------ Input records ------
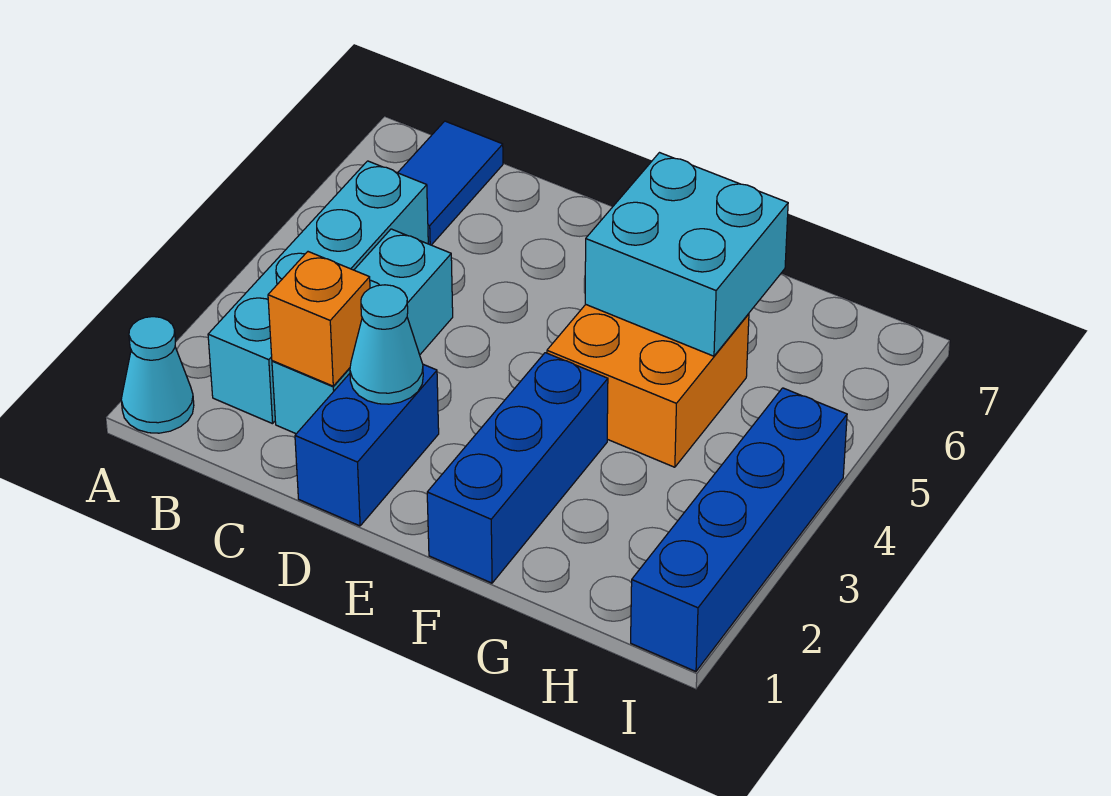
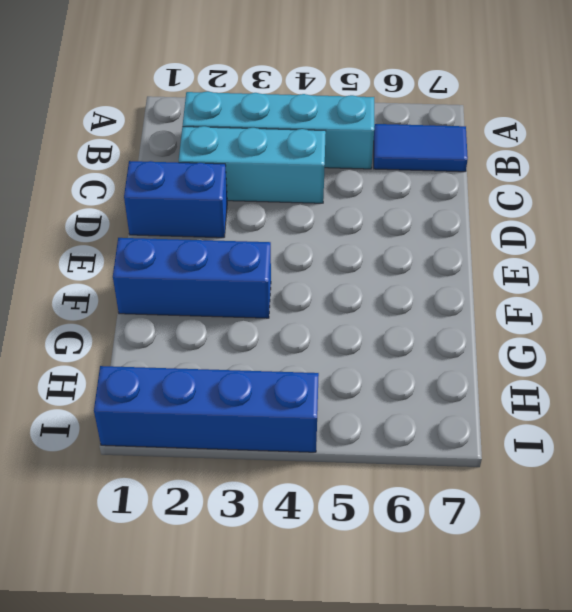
none -> cyan cone A1 level 1
none -> orange brick F4:G5 level 1

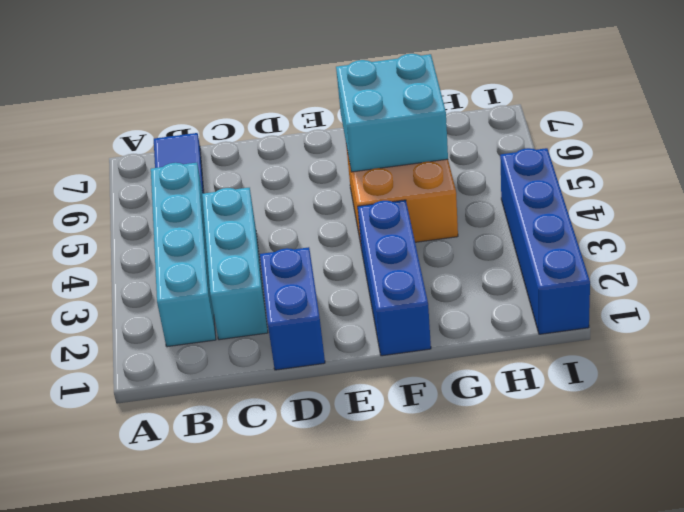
none -> cyan cone A1 level 1
none -> orange brick C2 level 2

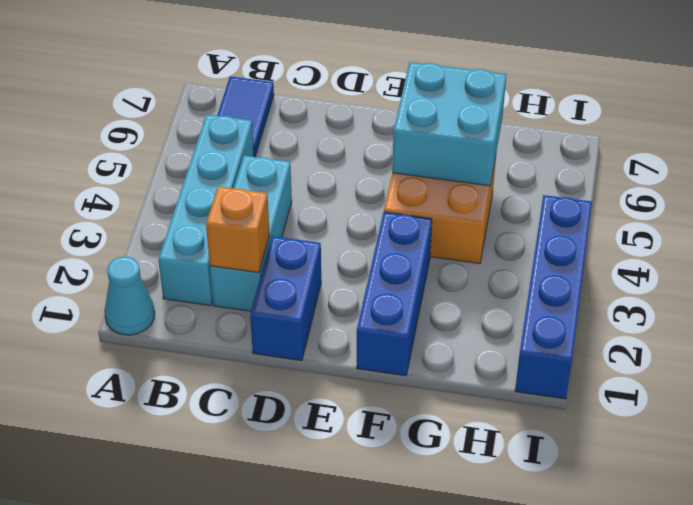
none -> cyan cone D2 level 2

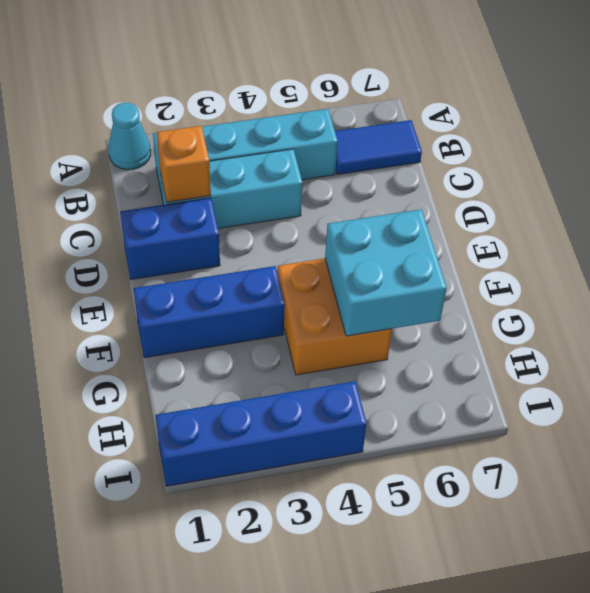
none -> cyan cone D2 level 2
------
Activity: For each line above that includes the word "brick", make a copy of that line.

Written solution:
none -> orange brick F4:G5 level 1
none -> orange brick C2 level 2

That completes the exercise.